# [Exercise directions]
With the pictures omitted, write out the entries that follow exactly as they stand.

# [Material for this task]
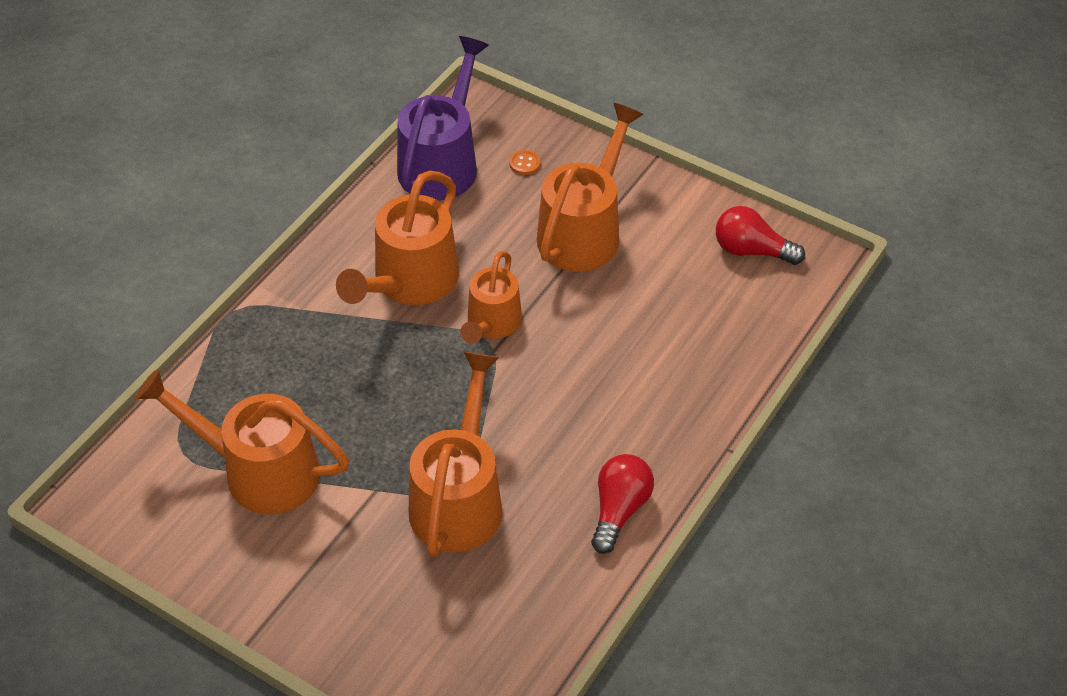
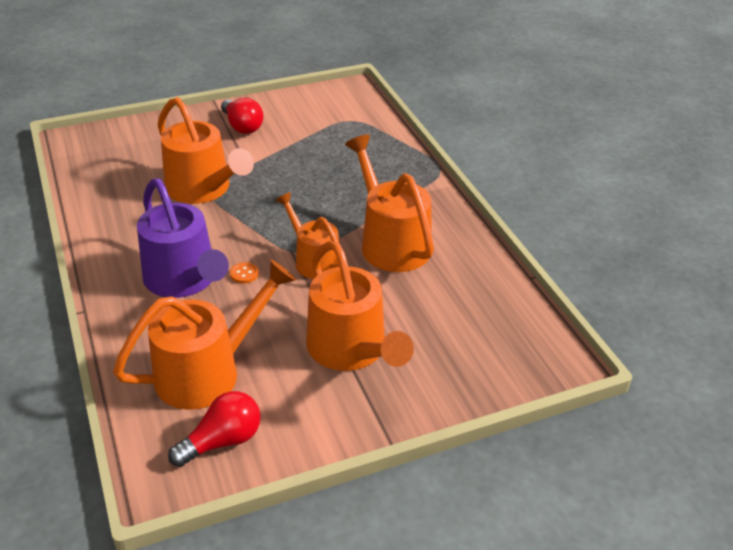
camera: 125 degrees right, 10 degrees down
orange watering can [135,369,349,514] -> orange watering can moved to [113,260,296,410]
purple watering can [397,36,489,201] -> purple watering can moved to [137,178,229,298]
orange button [509,150,541,175] -> orange button moved to [230,262,259,284]
red light bulb [591,454,654,554] -> red light bulb moved to [221,98,264,134]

# [Solution for this exercise]
camera: 125 degrees right, 10 degrees down
orange watering can [135,369,349,514] -> orange watering can moved to [113,260,296,410]
purple watering can [397,36,489,201] -> purple watering can moved to [137,178,229,298]
orange button [509,150,541,175] -> orange button moved to [230,262,259,284]
red light bulb [591,454,654,554] -> red light bulb moved to [221,98,264,134]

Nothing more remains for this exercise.